Start of Material for this exercise

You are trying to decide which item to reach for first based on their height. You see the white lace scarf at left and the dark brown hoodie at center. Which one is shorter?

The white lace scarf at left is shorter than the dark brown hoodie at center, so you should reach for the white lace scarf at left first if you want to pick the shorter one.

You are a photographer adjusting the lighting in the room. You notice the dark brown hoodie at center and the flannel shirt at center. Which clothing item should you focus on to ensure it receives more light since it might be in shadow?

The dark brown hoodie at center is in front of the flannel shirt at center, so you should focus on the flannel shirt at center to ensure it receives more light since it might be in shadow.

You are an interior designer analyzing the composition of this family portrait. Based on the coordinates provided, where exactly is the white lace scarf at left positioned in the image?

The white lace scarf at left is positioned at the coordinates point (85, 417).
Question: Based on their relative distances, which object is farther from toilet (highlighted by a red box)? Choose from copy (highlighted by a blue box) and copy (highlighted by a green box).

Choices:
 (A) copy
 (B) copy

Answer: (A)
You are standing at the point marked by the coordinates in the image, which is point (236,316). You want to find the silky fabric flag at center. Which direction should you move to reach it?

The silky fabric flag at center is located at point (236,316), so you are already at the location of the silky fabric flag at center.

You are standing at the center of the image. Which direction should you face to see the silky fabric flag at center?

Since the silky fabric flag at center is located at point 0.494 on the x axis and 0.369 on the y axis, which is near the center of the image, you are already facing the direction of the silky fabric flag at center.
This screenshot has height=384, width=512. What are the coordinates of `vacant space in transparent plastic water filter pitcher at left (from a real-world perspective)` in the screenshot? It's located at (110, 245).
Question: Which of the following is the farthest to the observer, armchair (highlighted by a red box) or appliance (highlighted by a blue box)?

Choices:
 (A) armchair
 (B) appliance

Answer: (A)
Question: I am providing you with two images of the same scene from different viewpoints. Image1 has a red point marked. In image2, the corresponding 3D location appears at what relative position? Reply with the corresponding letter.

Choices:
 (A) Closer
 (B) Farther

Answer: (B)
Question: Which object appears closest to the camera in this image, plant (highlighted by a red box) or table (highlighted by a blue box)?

End of Material for this exercise

**Aim**
Put every line of the items above into a JSON list of strings, one string per line, and leave out the blank lines.

**Exercise output**
[
  "You are trying to decide which item to reach for first based on their height. You see the white lace scarf at left and the dark brown hoodie at center. Which one is shorter?",
  "The white lace scarf at left is shorter than the dark brown hoodie at center, so you should reach for the white lace scarf at left first if you want to pick the shorter one.",
  "You are a photographer adjusting the lighting in the room. You notice the dark brown hoodie at center and the flannel shirt at center. Which clothing item should you focus on to ensure it receives more light since it might be in shadow?",
  "The dark brown hoodie at center is in front of the flannel shirt at center, so you should focus on the flannel shirt at center to ensure it receives more light since it might be in shadow.",
  "You are an interior designer analyzing the composition of this family portrait. Based on the coordinates provided, where exactly is the white lace scarf at left positioned in the image?",
  "The white lace scarf at left is positioned at the coordinates point (85, 417).",
  "Question: Based on their relative distances, which object is farther from toilet (highlighted by a red box)? Choose from copy (highlighted by a blue box) and copy (highlighted by a green box).",
  "Choices:",
  " (A) copy",
  " (B) copy",
  "Answer: (A)",
  "You are standing at the point marked by the coordinates in the image, which is point (236,316). You want to find the silky fabric flag at center. Which direction should you move to reach it?",
  "The silky fabric flag at center is located at point (236,316), so you are already at the location of the silky fabric flag at center.",
  "You are standing at the center of the image. Which direction should you face to see the silky fabric flag at center?",
  "Since the silky fabric flag at center is located at point 0.494 on the x axis and 0.369 on the y axis, which is near the center of the image, you are already facing the direction of the silky fabric flag at center.",
  "This screenshot has height=384, width=512. What are the coordinates of `vacant space in transparent plastic water filter pitcher at left (from a real-world perspective)` in the screenshot? It's located at (110, 245).",
  "Question: Which of the following is the farthest to the observer, armchair (highlighted by a red box) or appliance (highlighted by a blue box)?",
  "Choices:",
  " (A) armchair",
  " (B) appliance",
  "Answer: (A)",
  "Question: I am providing you with two images of the same scene from different viewpoints. Image1 has a red point marked. In image2, the corresponding 3D location appears at what relative position? Reply with the corresponding letter.",
  "Choices:",
  " (A) Closer",
  " (B) Farther",
  "Answer: (B)",
  "Question: Which object appears closest to the camera in this image, plant (highlighted by a red box) or table (highlighted by a blue box)?"
]